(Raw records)

────────

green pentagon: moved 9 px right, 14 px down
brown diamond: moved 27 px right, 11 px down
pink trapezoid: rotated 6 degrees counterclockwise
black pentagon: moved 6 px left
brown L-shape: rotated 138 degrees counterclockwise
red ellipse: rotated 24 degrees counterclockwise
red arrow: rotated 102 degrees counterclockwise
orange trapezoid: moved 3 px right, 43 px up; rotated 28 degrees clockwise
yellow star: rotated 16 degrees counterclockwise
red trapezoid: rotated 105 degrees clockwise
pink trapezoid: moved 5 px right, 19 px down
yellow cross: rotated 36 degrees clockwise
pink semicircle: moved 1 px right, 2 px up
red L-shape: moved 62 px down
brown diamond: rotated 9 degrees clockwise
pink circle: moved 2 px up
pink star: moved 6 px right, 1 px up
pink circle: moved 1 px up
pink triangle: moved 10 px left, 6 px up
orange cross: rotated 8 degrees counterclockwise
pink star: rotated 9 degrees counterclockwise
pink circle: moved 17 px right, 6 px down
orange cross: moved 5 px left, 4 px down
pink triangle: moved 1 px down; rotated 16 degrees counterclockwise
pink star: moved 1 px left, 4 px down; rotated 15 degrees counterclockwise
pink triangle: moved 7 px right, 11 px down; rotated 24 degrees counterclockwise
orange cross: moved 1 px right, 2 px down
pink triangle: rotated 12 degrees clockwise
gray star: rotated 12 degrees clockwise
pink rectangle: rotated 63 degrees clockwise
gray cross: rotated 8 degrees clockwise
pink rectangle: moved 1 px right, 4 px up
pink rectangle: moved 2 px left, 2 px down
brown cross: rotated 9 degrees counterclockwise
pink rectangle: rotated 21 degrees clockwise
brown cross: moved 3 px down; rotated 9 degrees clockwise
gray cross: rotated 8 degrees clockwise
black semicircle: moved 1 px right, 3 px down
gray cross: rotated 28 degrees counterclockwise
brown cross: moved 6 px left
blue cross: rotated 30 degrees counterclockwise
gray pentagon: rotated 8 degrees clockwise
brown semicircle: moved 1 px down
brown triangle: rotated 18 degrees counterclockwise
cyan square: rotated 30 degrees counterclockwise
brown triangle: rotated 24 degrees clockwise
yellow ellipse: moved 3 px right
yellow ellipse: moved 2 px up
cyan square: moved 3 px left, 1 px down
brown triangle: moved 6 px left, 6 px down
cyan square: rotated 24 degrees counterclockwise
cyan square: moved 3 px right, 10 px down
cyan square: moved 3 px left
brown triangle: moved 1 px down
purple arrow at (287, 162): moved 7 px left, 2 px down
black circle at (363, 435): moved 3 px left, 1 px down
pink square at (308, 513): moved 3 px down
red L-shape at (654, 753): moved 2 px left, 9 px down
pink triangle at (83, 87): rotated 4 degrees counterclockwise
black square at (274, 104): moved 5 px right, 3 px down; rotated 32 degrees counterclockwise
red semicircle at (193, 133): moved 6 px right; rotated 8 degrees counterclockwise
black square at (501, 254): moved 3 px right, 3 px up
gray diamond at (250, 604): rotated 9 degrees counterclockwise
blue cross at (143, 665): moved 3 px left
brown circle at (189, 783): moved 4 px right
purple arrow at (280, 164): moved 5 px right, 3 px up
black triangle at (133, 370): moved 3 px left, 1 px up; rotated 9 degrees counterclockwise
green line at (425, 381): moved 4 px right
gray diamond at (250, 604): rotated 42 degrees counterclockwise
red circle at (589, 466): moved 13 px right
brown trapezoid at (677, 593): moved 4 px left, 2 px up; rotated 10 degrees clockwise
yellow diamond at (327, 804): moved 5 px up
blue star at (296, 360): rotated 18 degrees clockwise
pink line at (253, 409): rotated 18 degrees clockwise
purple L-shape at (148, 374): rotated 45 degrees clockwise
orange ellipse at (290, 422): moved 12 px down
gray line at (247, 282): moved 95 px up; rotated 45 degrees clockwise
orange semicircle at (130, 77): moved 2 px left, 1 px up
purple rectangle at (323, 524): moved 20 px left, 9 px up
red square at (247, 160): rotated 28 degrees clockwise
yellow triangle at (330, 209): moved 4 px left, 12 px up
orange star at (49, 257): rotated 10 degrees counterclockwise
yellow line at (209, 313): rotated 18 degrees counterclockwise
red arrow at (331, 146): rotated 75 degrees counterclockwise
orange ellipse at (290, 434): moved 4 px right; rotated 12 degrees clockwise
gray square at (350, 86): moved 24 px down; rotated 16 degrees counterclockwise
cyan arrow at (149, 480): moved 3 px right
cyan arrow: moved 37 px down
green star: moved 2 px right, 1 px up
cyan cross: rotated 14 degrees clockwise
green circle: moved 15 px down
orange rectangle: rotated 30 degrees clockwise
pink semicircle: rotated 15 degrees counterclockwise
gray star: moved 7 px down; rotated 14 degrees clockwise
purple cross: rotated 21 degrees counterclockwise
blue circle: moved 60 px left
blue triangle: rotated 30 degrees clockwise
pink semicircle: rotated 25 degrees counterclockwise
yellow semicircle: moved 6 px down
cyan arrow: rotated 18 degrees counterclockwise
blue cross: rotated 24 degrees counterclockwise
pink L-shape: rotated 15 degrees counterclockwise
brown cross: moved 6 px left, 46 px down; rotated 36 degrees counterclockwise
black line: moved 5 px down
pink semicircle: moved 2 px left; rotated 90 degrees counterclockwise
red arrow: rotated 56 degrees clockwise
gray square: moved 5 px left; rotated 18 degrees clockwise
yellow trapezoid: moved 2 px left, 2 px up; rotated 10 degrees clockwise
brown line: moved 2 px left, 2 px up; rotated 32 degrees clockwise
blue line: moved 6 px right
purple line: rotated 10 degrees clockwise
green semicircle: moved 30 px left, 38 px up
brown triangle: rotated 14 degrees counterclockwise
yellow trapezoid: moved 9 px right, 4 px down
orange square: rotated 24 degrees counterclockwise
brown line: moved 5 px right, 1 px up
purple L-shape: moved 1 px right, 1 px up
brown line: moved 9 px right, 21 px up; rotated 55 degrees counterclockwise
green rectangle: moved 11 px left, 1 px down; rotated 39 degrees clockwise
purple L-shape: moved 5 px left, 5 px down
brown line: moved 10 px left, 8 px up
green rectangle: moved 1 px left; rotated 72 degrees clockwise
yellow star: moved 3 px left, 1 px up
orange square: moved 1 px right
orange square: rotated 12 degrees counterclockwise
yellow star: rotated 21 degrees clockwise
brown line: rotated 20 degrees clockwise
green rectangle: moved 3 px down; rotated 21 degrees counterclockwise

────────

**WHAT TO WORK ON**
Write out all of the material above line for line, with no changes.

**OUTPUT**
green pentagon: moved 9 px right, 14 px down
brown diamond: moved 27 px right, 11 px down
pink trapezoid: rotated 6 degrees counterclockwise
black pentagon: moved 6 px left
brown L-shape: rotated 138 degrees counterclockwise
red ellipse: rotated 24 degrees counterclockwise
red arrow: rotated 102 degrees counterclockwise
orange trapezoid: moved 3 px right, 43 px up; rotated 28 degrees clockwise
yellow star: rotated 16 degrees counterclockwise
red trapezoid: rotated 105 degrees clockwise
pink trapezoid: moved 5 px right, 19 px down
yellow cross: rotated 36 degrees clockwise
pink semicircle: moved 1 px right, 2 px up
red L-shape: moved 62 px down
brown diamond: rotated 9 degrees clockwise
pink circle: moved 2 px up
pink star: moved 6 px right, 1 px up
pink circle: moved 1 px up
pink triangle: moved 10 px left, 6 px up
orange cross: rotated 8 degrees counterclockwise
pink star: rotated 9 degrees counterclockwise
pink circle: moved 17 px right, 6 px down
orange cross: moved 5 px left, 4 px down
pink triangle: moved 1 px down; rotated 16 degrees counterclockwise
pink star: moved 1 px left, 4 px down; rotated 15 degrees counterclockwise
pink triangle: moved 7 px right, 11 px down; rotated 24 degrees counterclockwise
orange cross: moved 1 px right, 2 px down
pink triangle: rotated 12 degrees clockwise
gray star: rotated 12 degrees clockwise
pink rectangle: rotated 63 degrees clockwise
gray cross: rotated 8 degrees clockwise
pink rectangle: moved 1 px right, 4 px up
pink rectangle: moved 2 px left, 2 px down
brown cross: rotated 9 degrees counterclockwise
pink rectangle: rotated 21 degrees clockwise
brown cross: moved 3 px down; rotated 9 degrees clockwise
gray cross: rotated 8 degrees clockwise
black semicircle: moved 1 px right, 3 px down
gray cross: rotated 28 degrees counterclockwise
brown cross: moved 6 px left
blue cross: rotated 30 degrees counterclockwise
gray pentagon: rotated 8 degrees clockwise
brown semicircle: moved 1 px down
brown triangle: rotated 18 degrees counterclockwise
cyan square: rotated 30 degrees counterclockwise
brown triangle: rotated 24 degrees clockwise
yellow ellipse: moved 3 px right
yellow ellipse: moved 2 px up
cyan square: moved 3 px left, 1 px down
brown triangle: moved 6 px left, 6 px down
cyan square: rotated 24 degrees counterclockwise
cyan square: moved 3 px right, 10 px down
cyan square: moved 3 px left
brown triangle: moved 1 px down
purple arrow at (287, 162): moved 7 px left, 2 px down
black circle at (363, 435): moved 3 px left, 1 px down
pink square at (308, 513): moved 3 px down
red L-shape at (654, 753): moved 2 px left, 9 px down
pink triangle at (83, 87): rotated 4 degrees counterclockwise
black square at (274, 104): moved 5 px right, 3 px down; rotated 32 degrees counterclockwise
red semicircle at (193, 133): moved 6 px right; rotated 8 degrees counterclockwise
black square at (501, 254): moved 3 px right, 3 px up
gray diamond at (250, 604): rotated 9 degrees counterclockwise
blue cross at (143, 665): moved 3 px left
brown circle at (189, 783): moved 4 px right
purple arrow at (280, 164): moved 5 px right, 3 px up
black triangle at (133, 370): moved 3 px left, 1 px up; rotated 9 degrees counterclockwise
green line at (425, 381): moved 4 px right
gray diamond at (250, 604): rotated 42 degrees counterclockwise
red circle at (589, 466): moved 13 px right
brown trapezoid at (677, 593): moved 4 px left, 2 px up; rotated 10 degrees clockwise
yellow diamond at (327, 804): moved 5 px up
blue star at (296, 360): rotated 18 degrees clockwise
pink line at (253, 409): rotated 18 degrees clockwise
purple L-shape at (148, 374): rotated 45 degrees clockwise
orange ellipse at (290, 422): moved 12 px down
gray line at (247, 282): moved 95 px up; rotated 45 degrees clockwise
orange semicircle at (130, 77): moved 2 px left, 1 px up
purple rectangle at (323, 524): moved 20 px left, 9 px up
red square at (247, 160): rotated 28 degrees clockwise
yellow triangle at (330, 209): moved 4 px left, 12 px up
orange star at (49, 257): rotated 10 degrees counterclockwise
yellow line at (209, 313): rotated 18 degrees counterclockwise
red arrow at (331, 146): rotated 75 degrees counterclockwise
orange ellipse at (290, 434): moved 4 px right; rotated 12 degrees clockwise
gray square at (350, 86): moved 24 px down; rotated 16 degrees counterclockwise
cyan arrow at (149, 480): moved 3 px right
cyan arrow: moved 37 px down
green star: moved 2 px right, 1 px up
cyan cross: rotated 14 degrees clockwise
green circle: moved 15 px down
orange rectangle: rotated 30 degrees clockwise
pink semicircle: rotated 15 degrees counterclockwise
gray star: moved 7 px down; rotated 14 degrees clockwise
purple cross: rotated 21 degrees counterclockwise
blue circle: moved 60 px left
blue triangle: rotated 30 degrees clockwise
pink semicircle: rotated 25 degrees counterclockwise
yellow semicircle: moved 6 px down
cyan arrow: rotated 18 degrees counterclockwise
blue cross: rotated 24 degrees counterclockwise
pink L-shape: rotated 15 degrees counterclockwise
brown cross: moved 6 px left, 46 px down; rotated 36 degrees counterclockwise
black line: moved 5 px down
pink semicircle: moved 2 px left; rotated 90 degrees counterclockwise
red arrow: rotated 56 degrees clockwise
gray square: moved 5 px left; rotated 18 degrees clockwise
yellow trapezoid: moved 2 px left, 2 px up; rotated 10 degrees clockwise
brown line: moved 2 px left, 2 px up; rotated 32 degrees clockwise
blue line: moved 6 px right
purple line: rotated 10 degrees clockwise
green semicircle: moved 30 px left, 38 px up
brown triangle: rotated 14 degrees counterclockwise
yellow trapezoid: moved 9 px right, 4 px down
orange square: rotated 24 degrees counterclockwise
brown line: moved 5 px right, 1 px up
purple L-shape: moved 1 px right, 1 px up
brown line: moved 9 px right, 21 px up; rotated 55 degrees counterclockwise
green rectangle: moved 11 px left, 1 px down; rotated 39 degrees clockwise
purple L-shape: moved 5 px left, 5 px down
brown line: moved 10 px left, 8 px up
green rectangle: moved 1 px left; rotated 72 degrees clockwise
yellow star: moved 3 px left, 1 px up
orange square: moved 1 px right
orange square: rotated 12 degrees counterclockwise
yellow star: rotated 21 degrees clockwise
brown line: rotated 20 degrees clockwise
green rectangle: moved 3 px down; rotated 21 degrees counterclockwise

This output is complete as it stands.